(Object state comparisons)
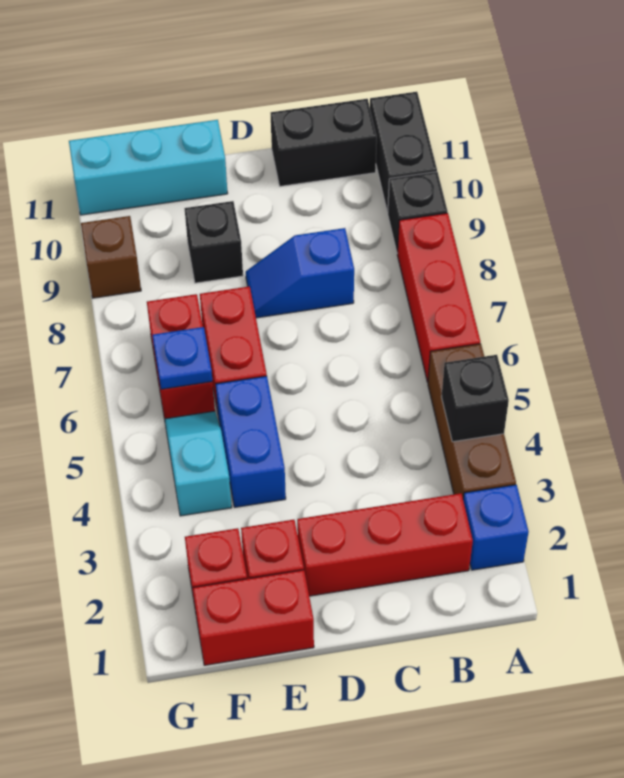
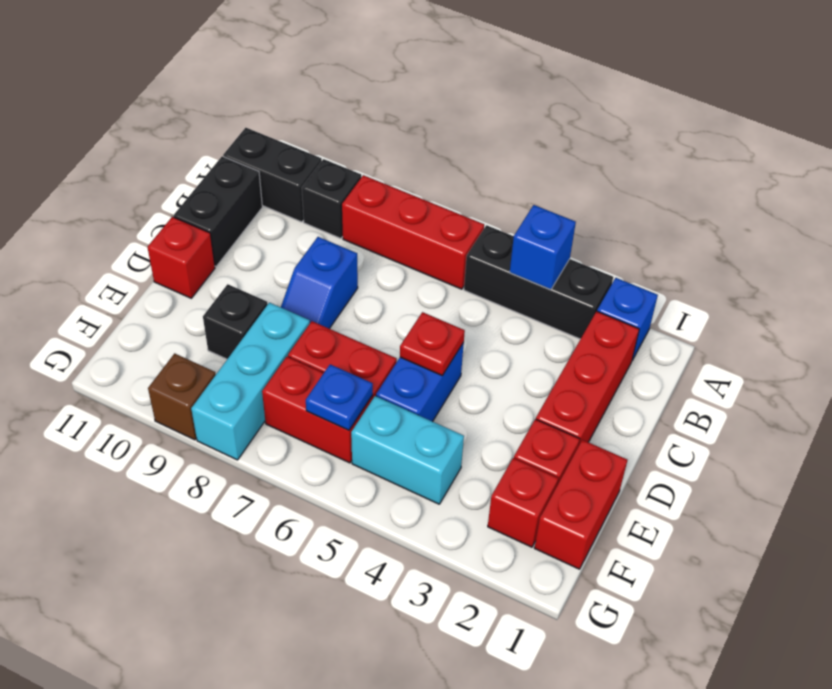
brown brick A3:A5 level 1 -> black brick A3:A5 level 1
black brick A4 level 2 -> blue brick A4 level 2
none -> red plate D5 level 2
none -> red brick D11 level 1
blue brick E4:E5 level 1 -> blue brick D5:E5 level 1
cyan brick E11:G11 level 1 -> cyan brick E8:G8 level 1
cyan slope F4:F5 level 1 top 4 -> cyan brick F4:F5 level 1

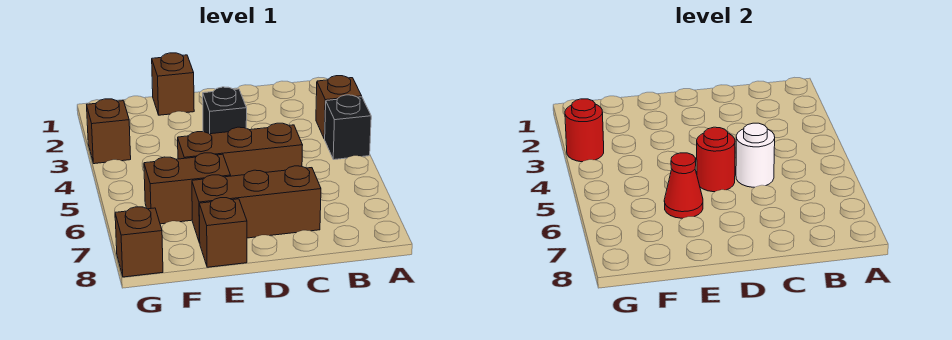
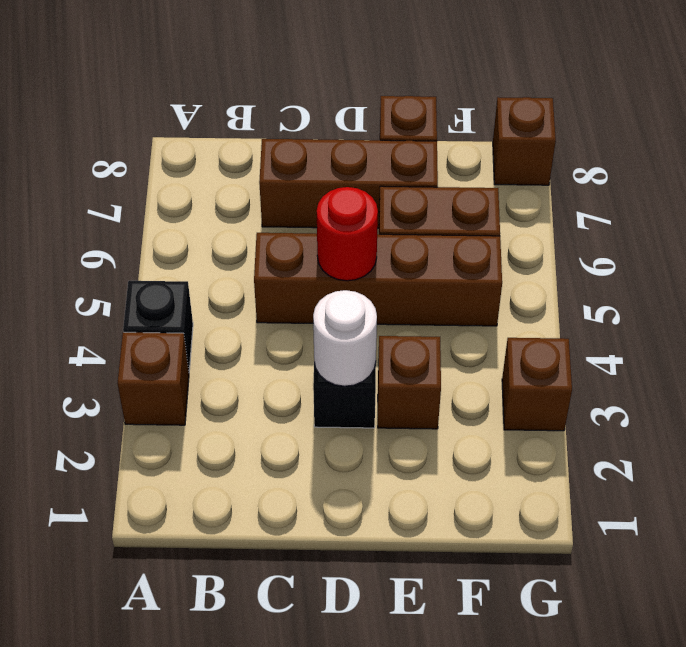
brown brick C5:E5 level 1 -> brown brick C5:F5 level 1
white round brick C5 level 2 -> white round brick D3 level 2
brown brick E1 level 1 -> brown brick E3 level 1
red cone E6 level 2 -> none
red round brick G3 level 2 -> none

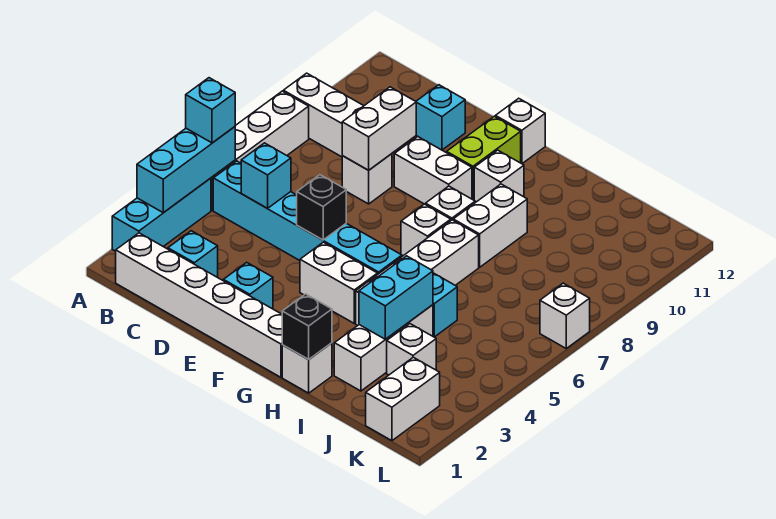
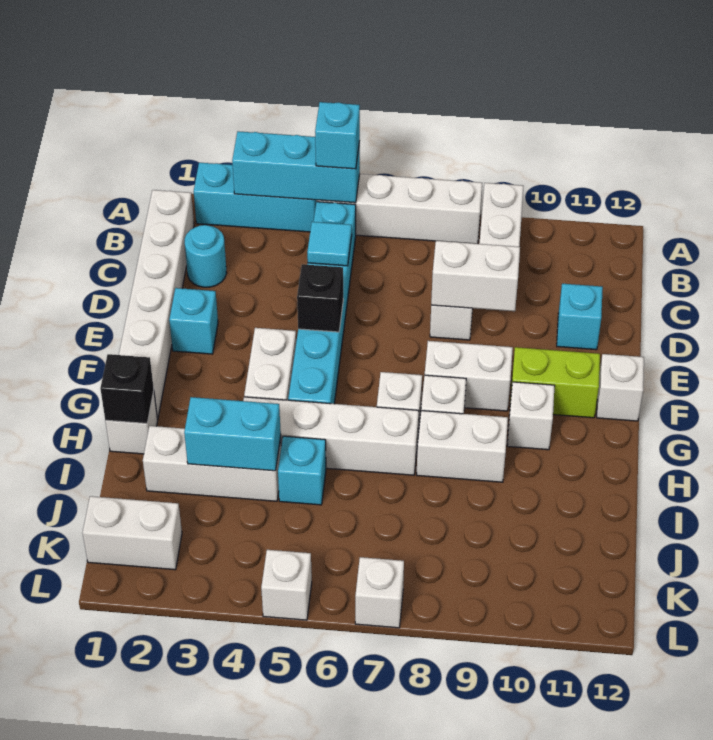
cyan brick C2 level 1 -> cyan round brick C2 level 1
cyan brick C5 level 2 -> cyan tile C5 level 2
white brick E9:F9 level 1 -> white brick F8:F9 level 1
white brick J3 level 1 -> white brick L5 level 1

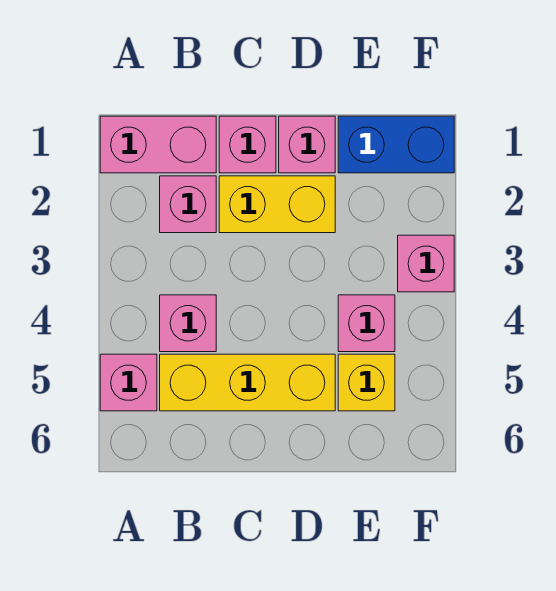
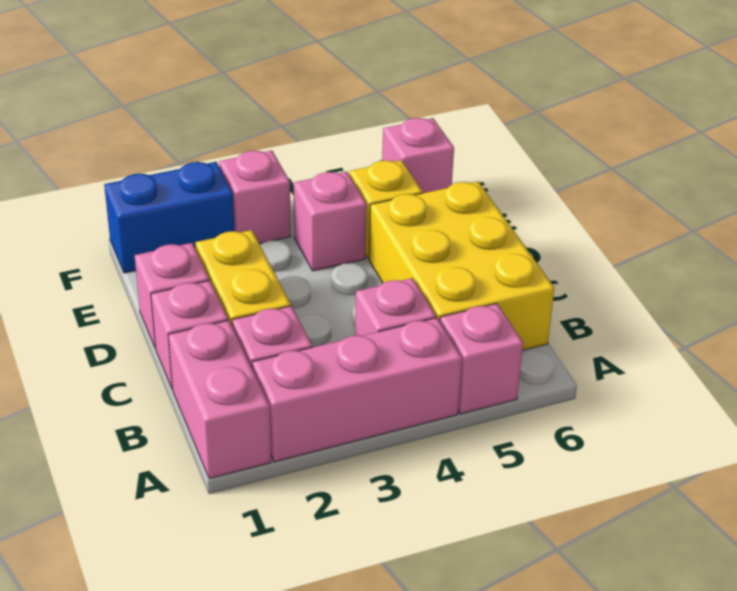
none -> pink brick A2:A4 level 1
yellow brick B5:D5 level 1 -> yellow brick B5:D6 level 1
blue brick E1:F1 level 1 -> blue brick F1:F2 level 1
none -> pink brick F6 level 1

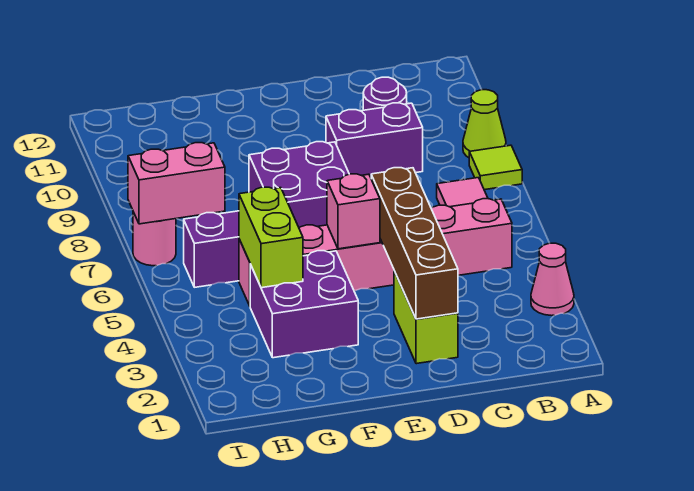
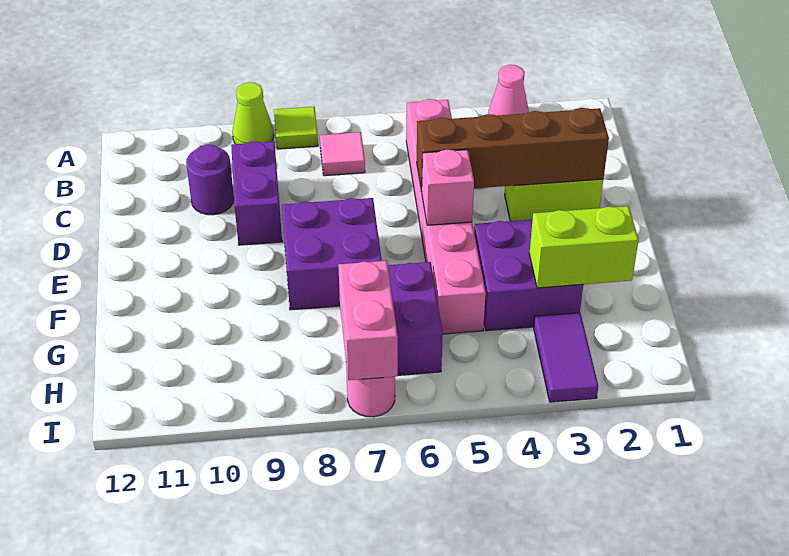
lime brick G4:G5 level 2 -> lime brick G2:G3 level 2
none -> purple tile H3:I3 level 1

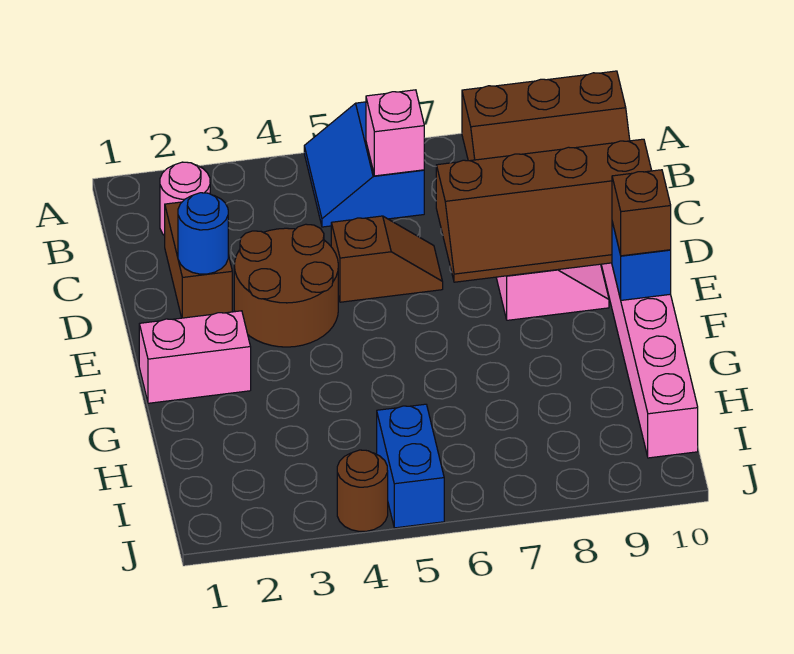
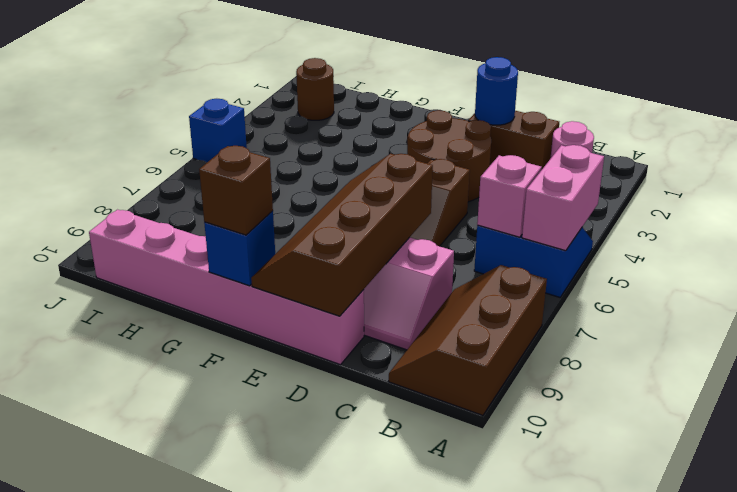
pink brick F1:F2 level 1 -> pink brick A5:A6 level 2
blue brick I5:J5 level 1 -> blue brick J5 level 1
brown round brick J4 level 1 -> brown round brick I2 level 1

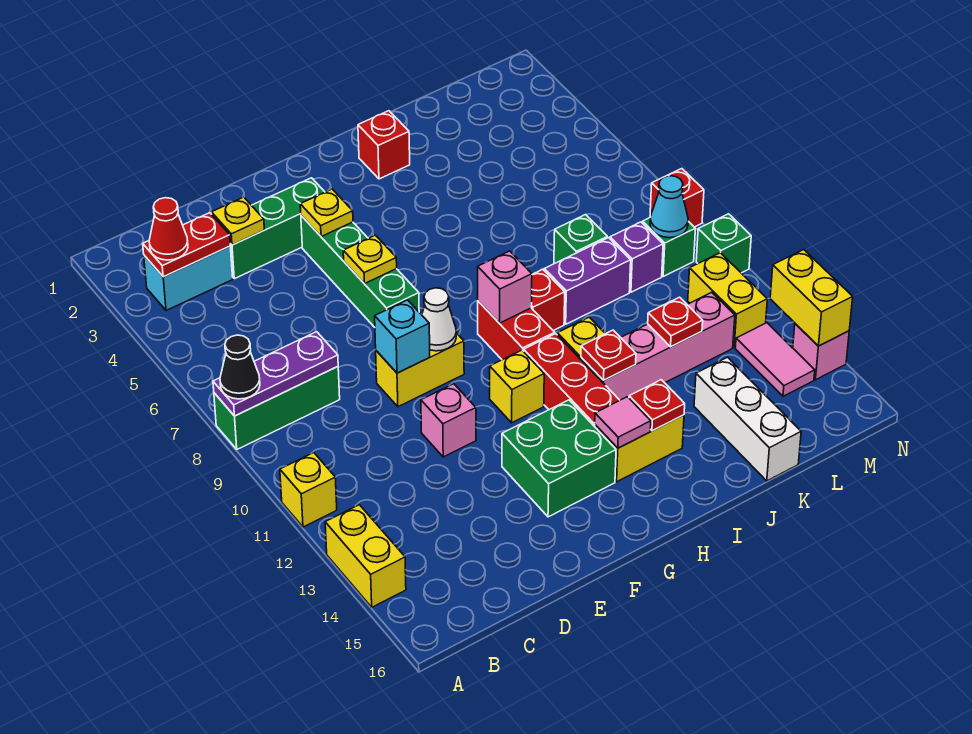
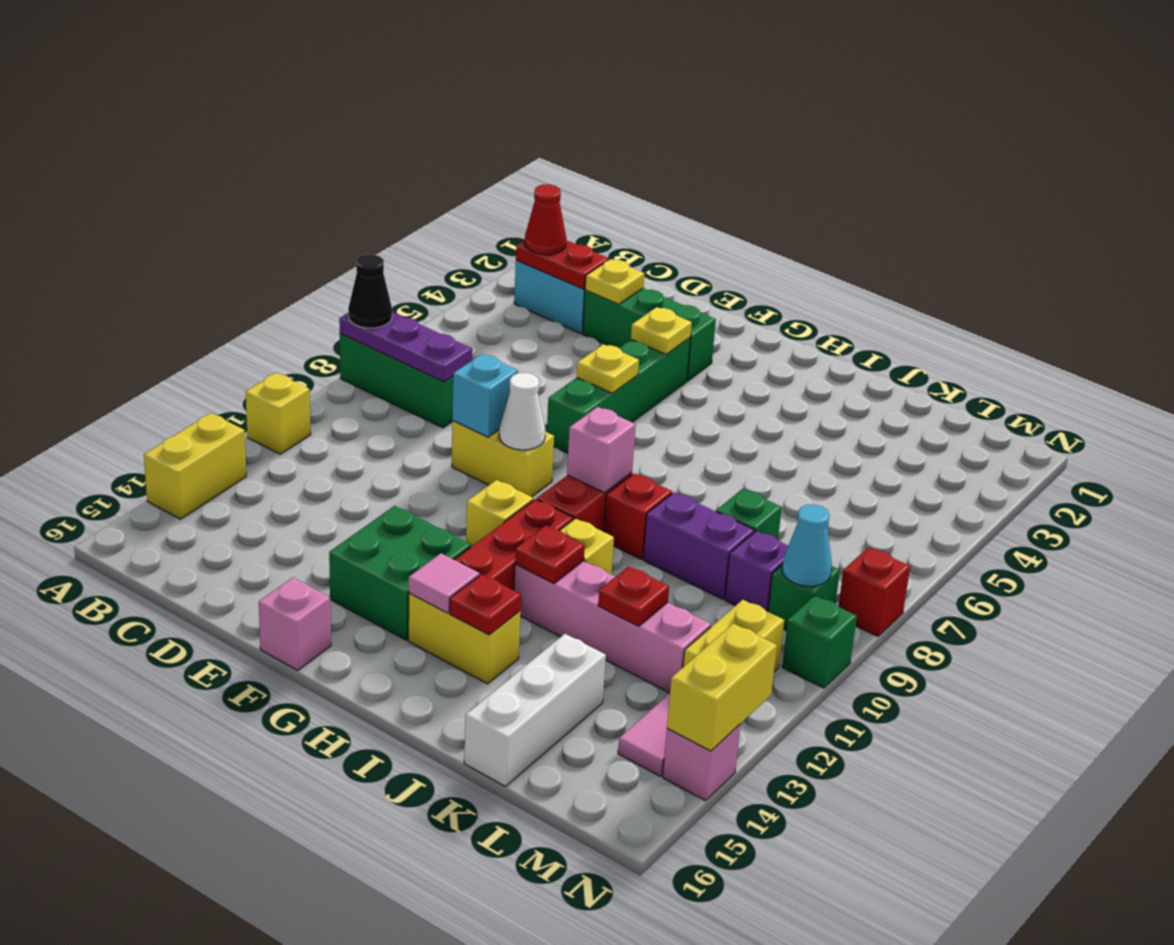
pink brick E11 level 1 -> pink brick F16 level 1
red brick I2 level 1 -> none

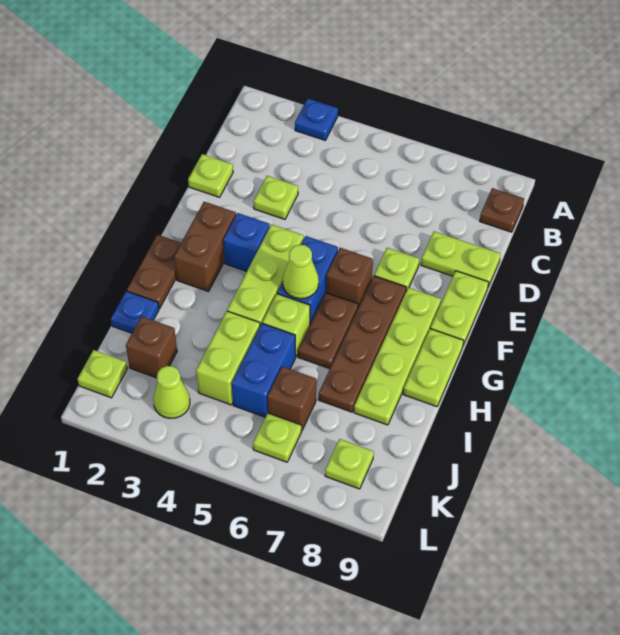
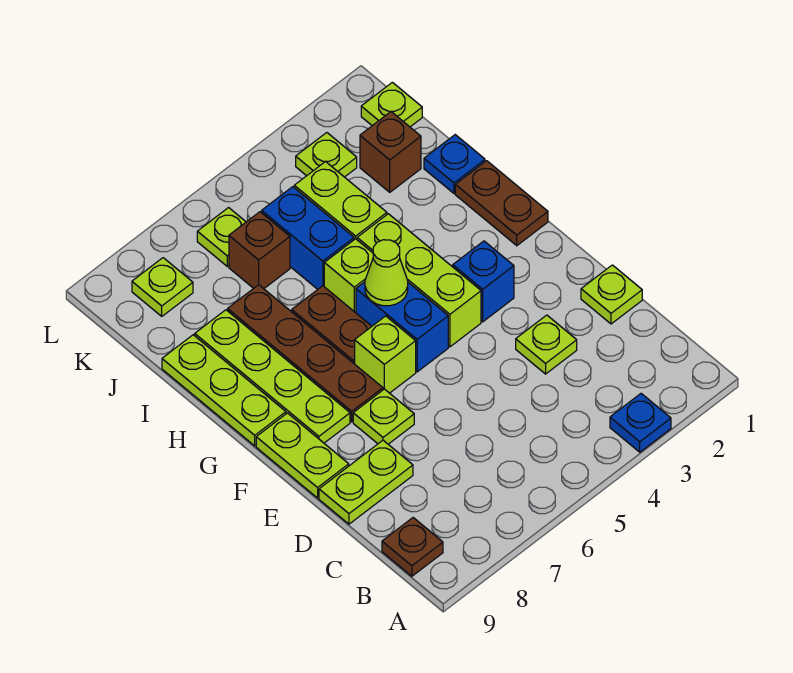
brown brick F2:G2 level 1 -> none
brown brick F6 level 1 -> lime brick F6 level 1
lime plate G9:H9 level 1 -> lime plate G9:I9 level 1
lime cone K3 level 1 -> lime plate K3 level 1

## WHAT IS REQUIRED
Above are the records; return the lines in them from the one with "none -> red plate D5 level 2" to the one with "red round brick G3 level 2 -> none", inclusive, exactly and without images.

## ANSWER BELOW
none -> red plate D5 level 2
none -> red brick D11 level 1
blue brick E4:E5 level 1 -> blue brick D5:E5 level 1
cyan brick E11:G11 level 1 -> cyan brick E8:G8 level 1
cyan slope F4:F5 level 1 top 4 -> cyan brick F4:F5 level 1

brown brick C5:E5 level 1 -> brown brick C5:F5 level 1
white round brick C5 level 2 -> white round brick D3 level 2
brown brick E1 level 1 -> brown brick E3 level 1
red cone E6 level 2 -> none
red round brick G3 level 2 -> none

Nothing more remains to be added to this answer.